** Opening EXTRACTED ENTRIES block **

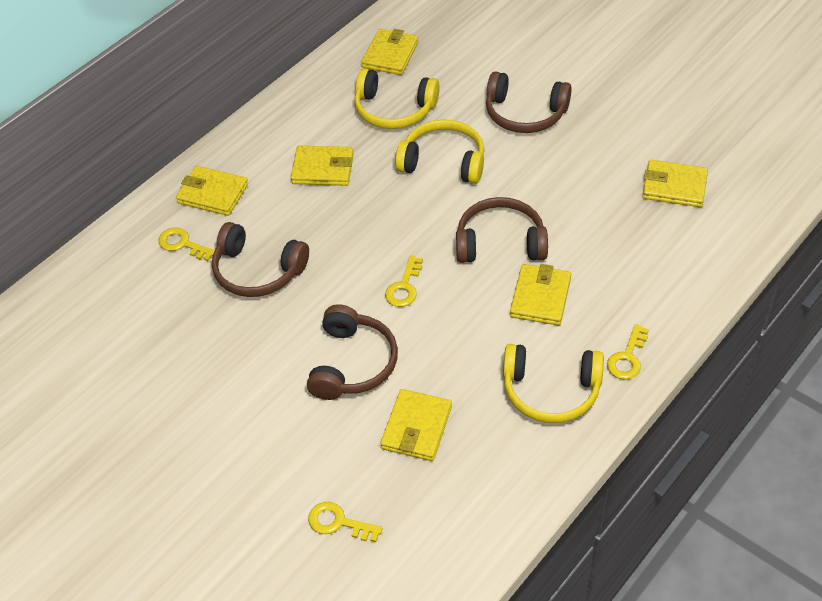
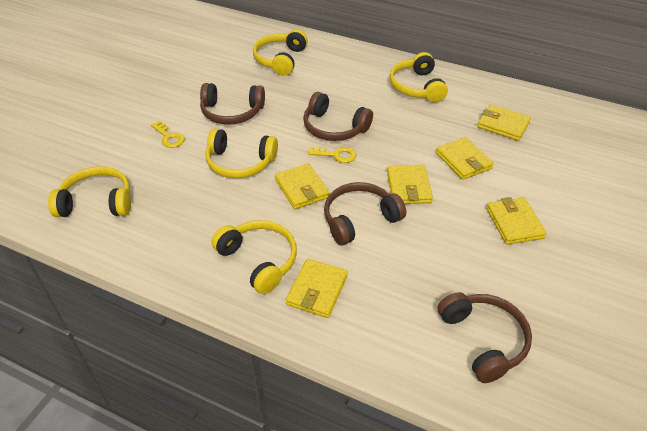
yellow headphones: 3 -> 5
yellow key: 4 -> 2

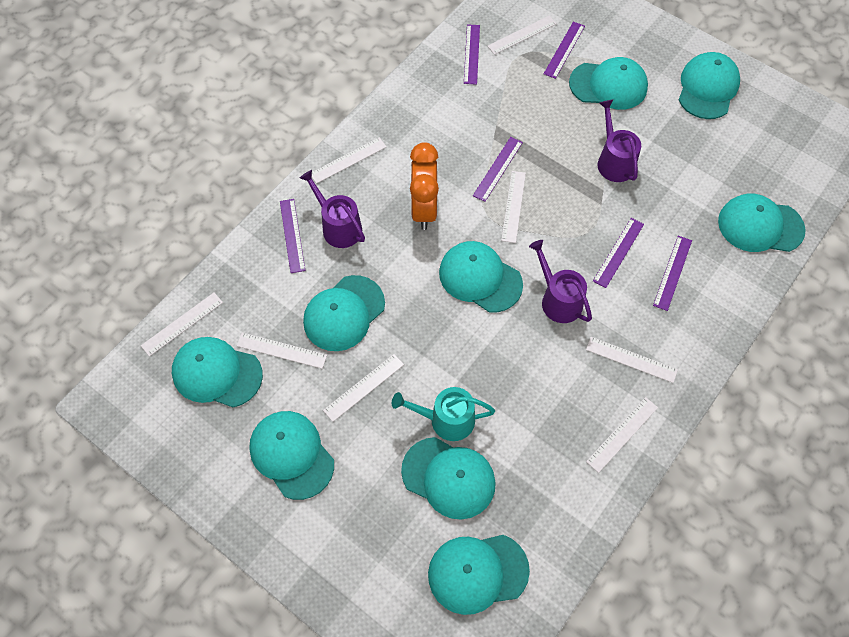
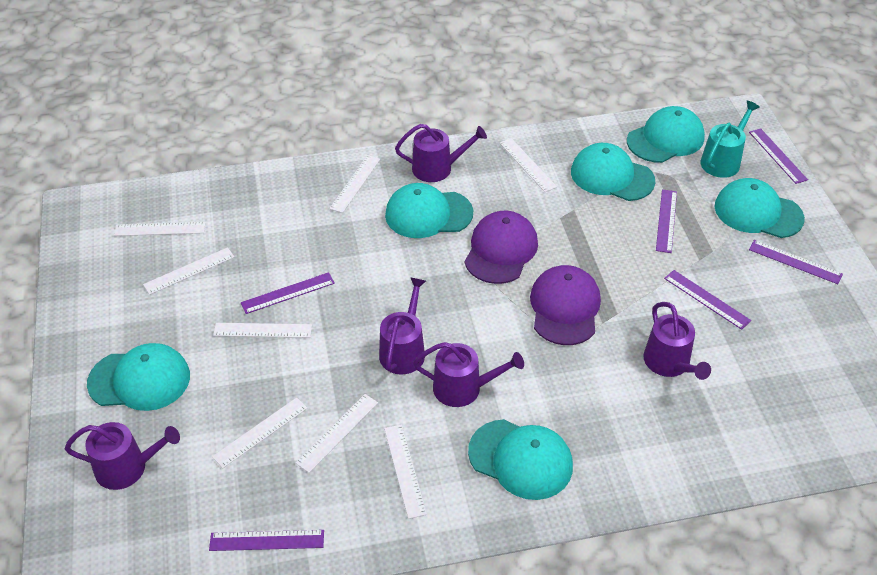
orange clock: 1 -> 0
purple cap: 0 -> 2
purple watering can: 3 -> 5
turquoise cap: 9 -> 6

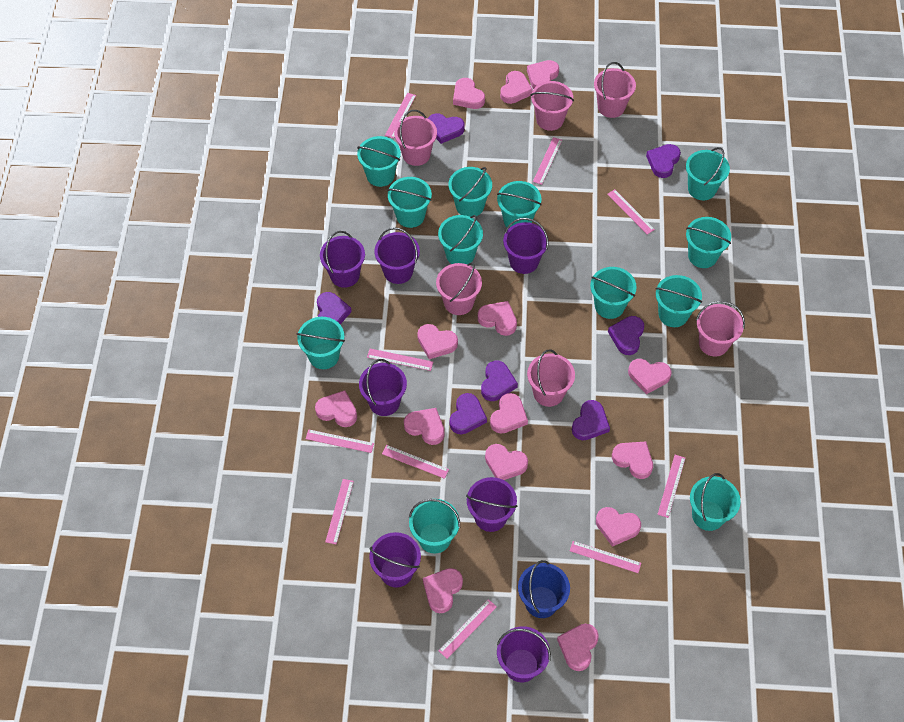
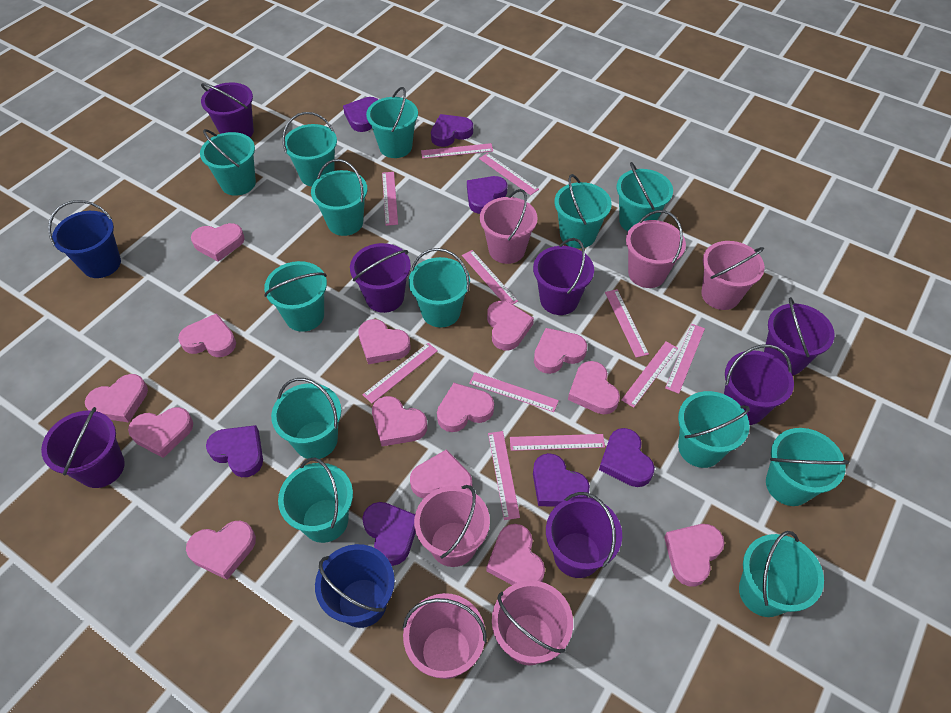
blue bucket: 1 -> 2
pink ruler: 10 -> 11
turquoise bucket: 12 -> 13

** Closing EXTRACTED ENTRIES block **
** Opening EXTRACTED ENTRIES block **

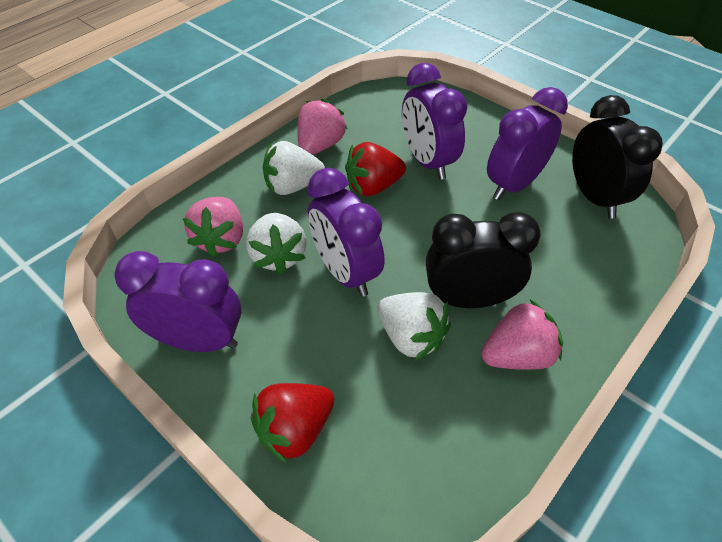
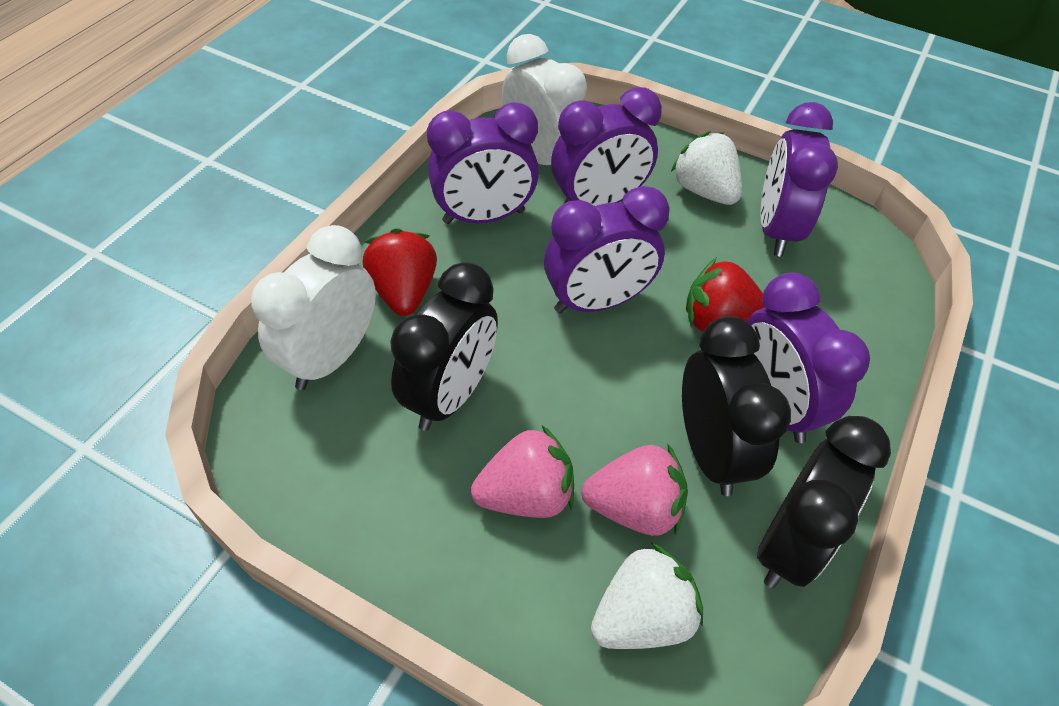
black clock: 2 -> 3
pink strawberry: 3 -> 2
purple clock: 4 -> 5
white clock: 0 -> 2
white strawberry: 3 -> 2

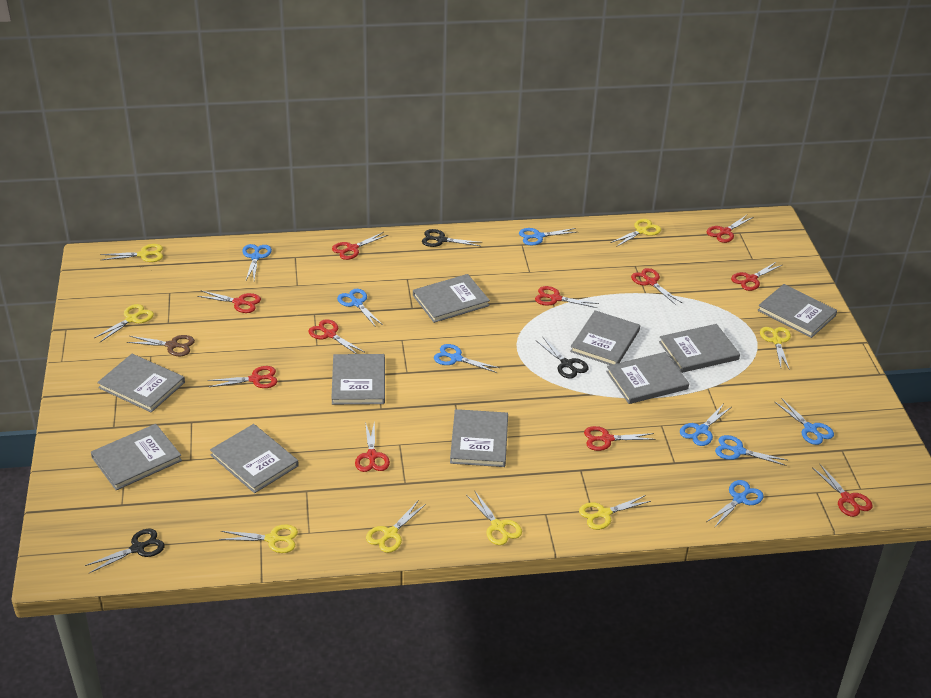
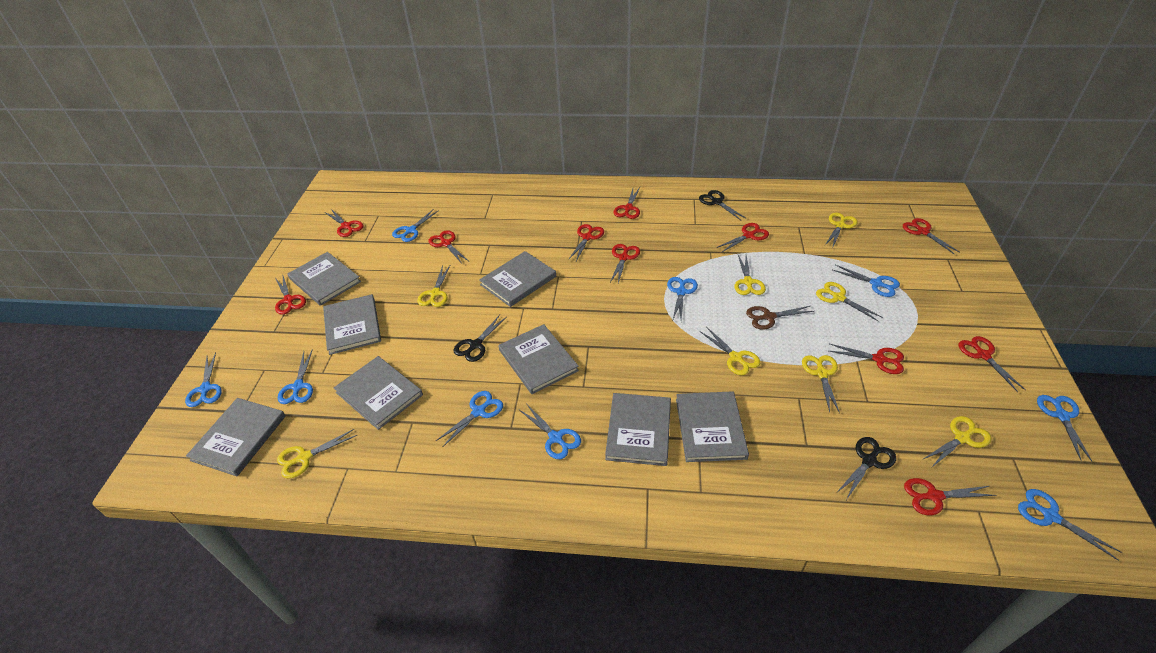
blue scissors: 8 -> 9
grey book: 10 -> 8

** Closing EXTRACTED ENTRIES block **

> [TASK DESCRIPTION]
Set the pictures aside and retype exactly the lines above from the line with "yellow headphones: 3 -> 5" to the line with "turquoise bucket: 12 -> 13", both included, adding no others.

> [OUTPUT OF THE EXERCISE]
yellow headphones: 3 -> 5
yellow key: 4 -> 2

orange clock: 1 -> 0
purple cap: 0 -> 2
purple watering can: 3 -> 5
turquoise cap: 9 -> 6

blue bucket: 1 -> 2
pink ruler: 10 -> 11
turquoise bucket: 12 -> 13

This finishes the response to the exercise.